[AVAILABLE DATA]
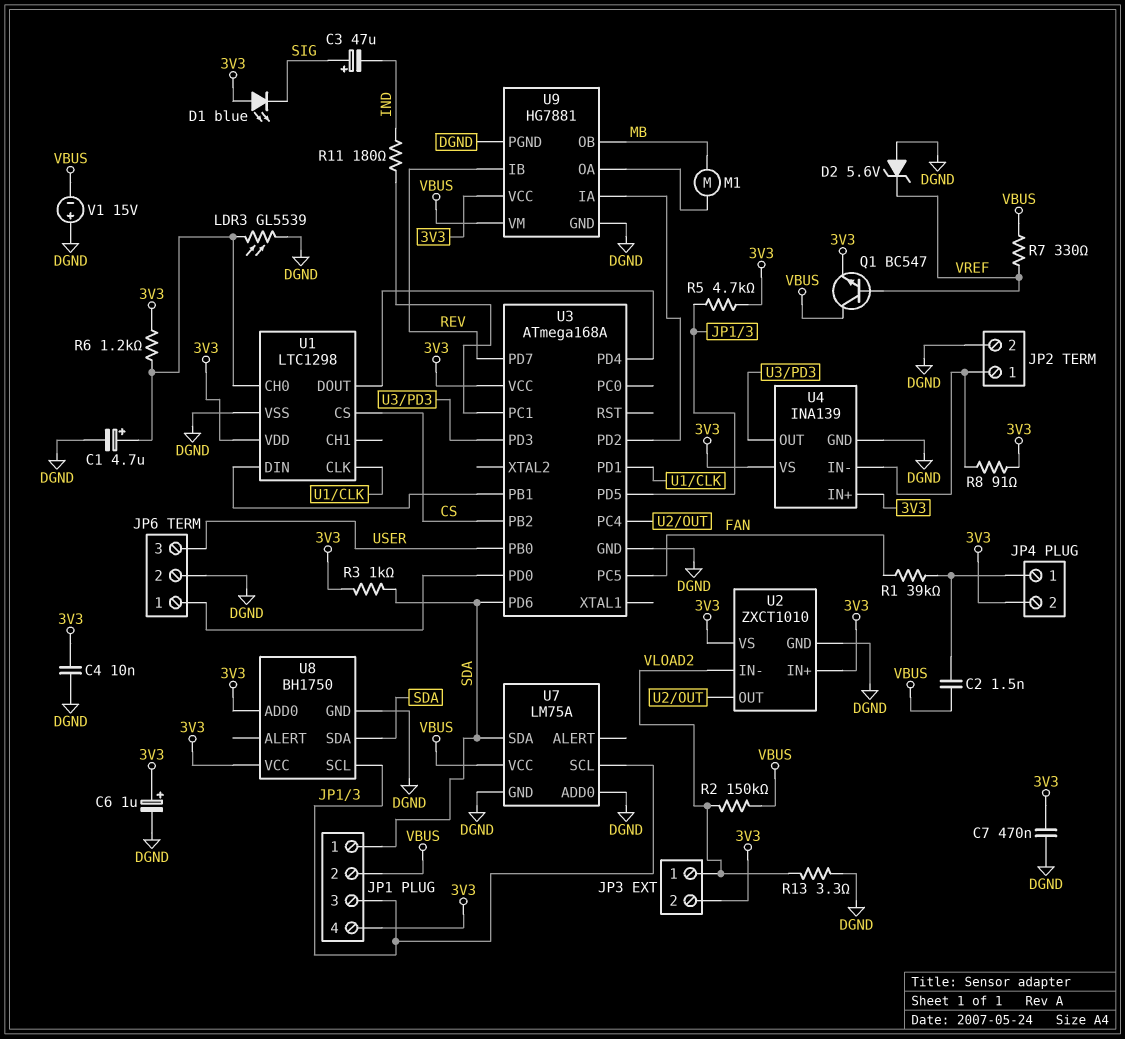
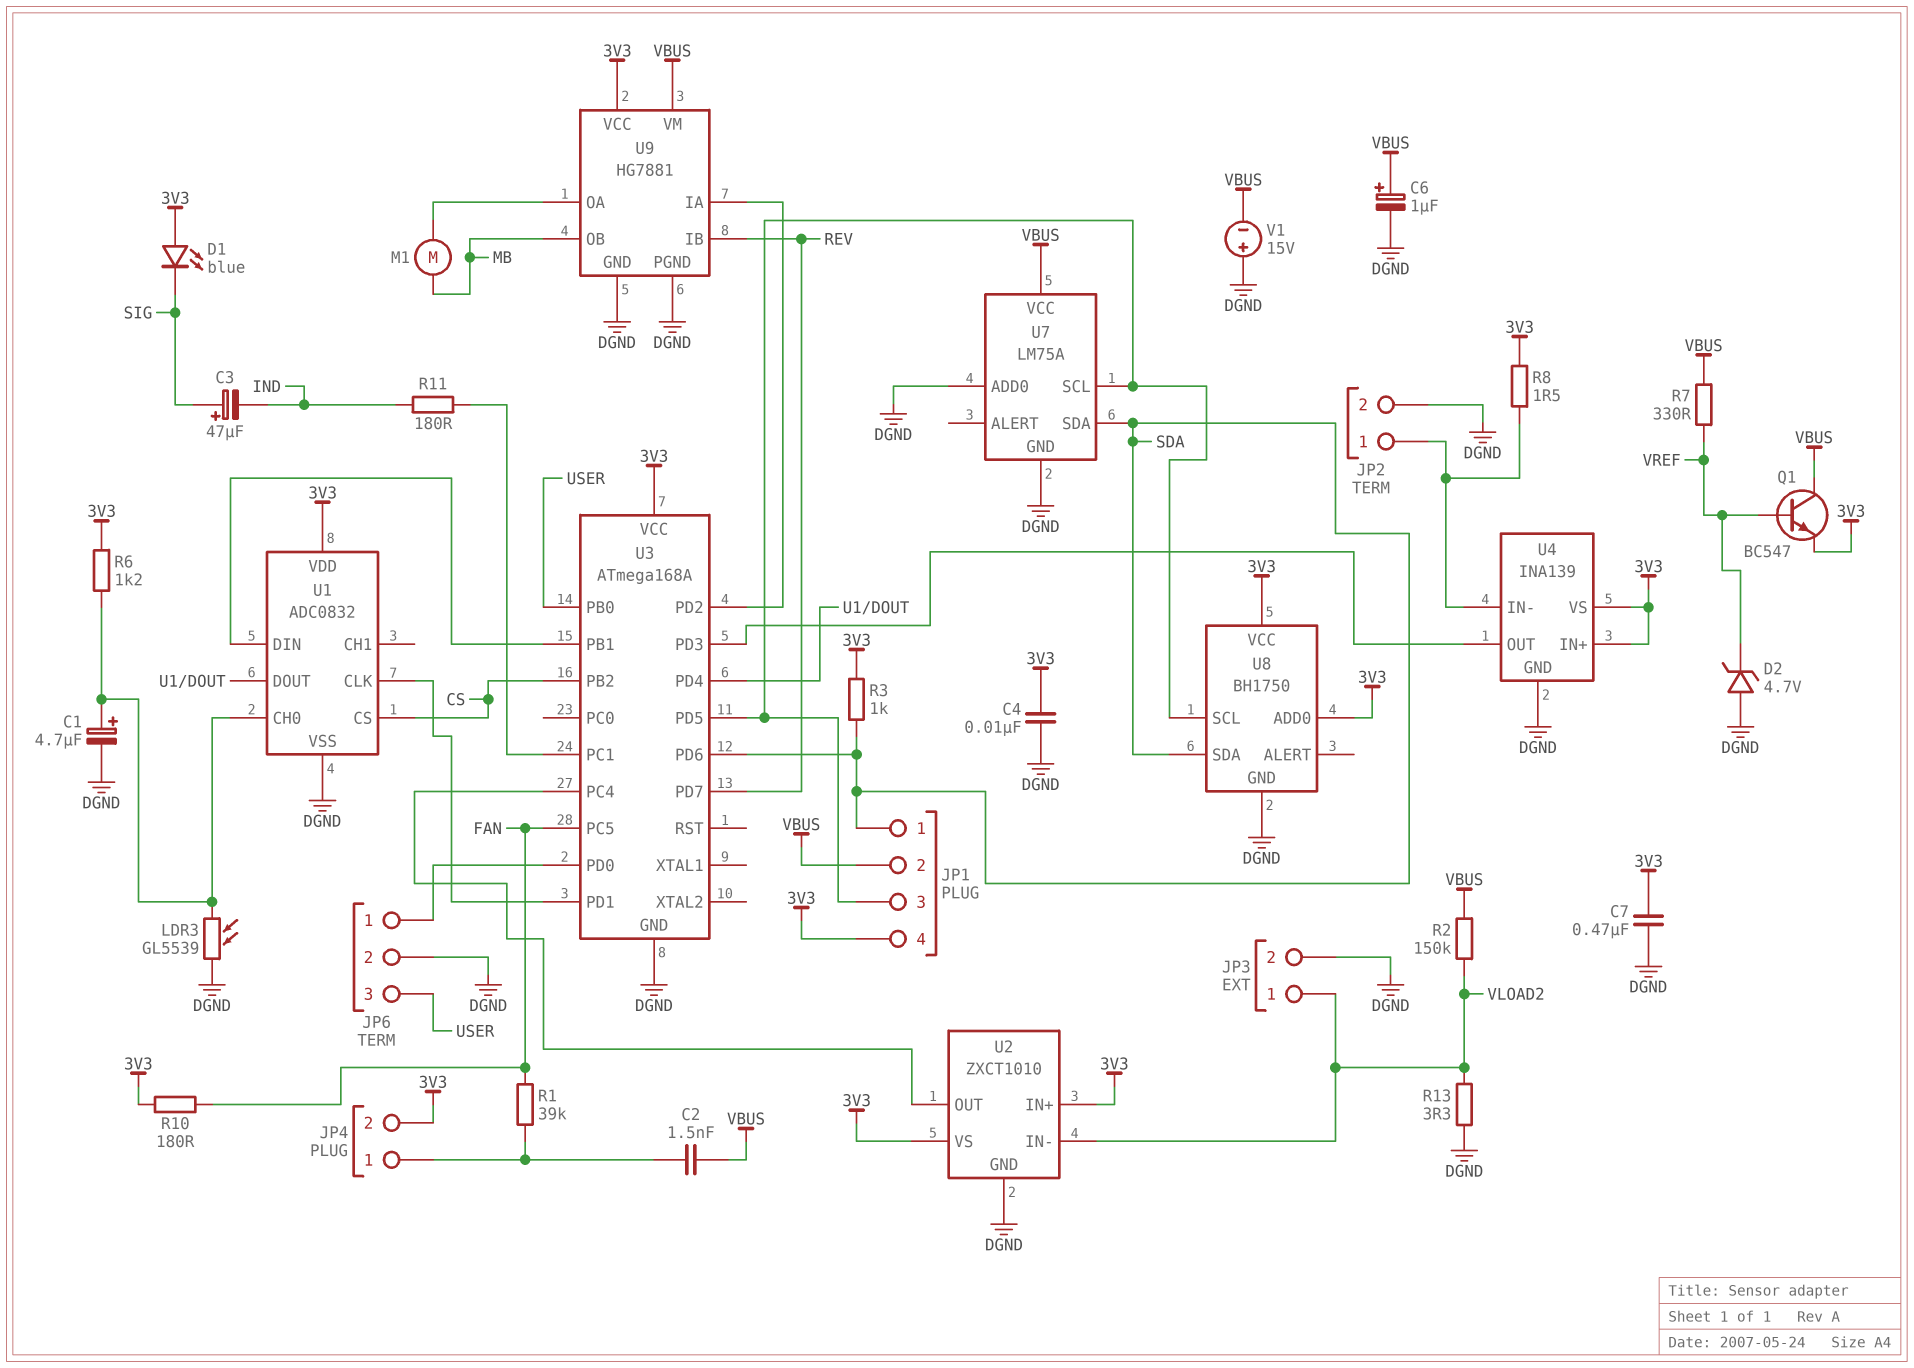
C6: 1uF (plus 3V3, minus DGND) -> 1uF (plus VBUS, minus DGND)
D2: zener 5.6V (A DGND, K VREF) -> zener 4.7V (A DGND, K VREF)
JP3 pin 2: 3V3 -> DGND
R5: 4.7k (3V3, JP1/3) -> none
R8: 91 (3V3, JP2/1) -> 1.5 (3V3, JP2/1)
R10: none -> 180 (3V3, FAN)
U1: LTC1298 -> ADC0832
[/AVAILABLE DATA]
AIM OF THE EXERCISE: No line should appear in the answer except those from the one containing "R8: 91 (3V3, JP2/1) -> 1.5 (3V3, JP2/1)" through the last line of the listing, each retyped exactly.

EXERCISE OUTPUT:
R8: 91 (3V3, JP2/1) -> 1.5 (3V3, JP2/1)
R10: none -> 180 (3V3, FAN)
U1: LTC1298 -> ADC0832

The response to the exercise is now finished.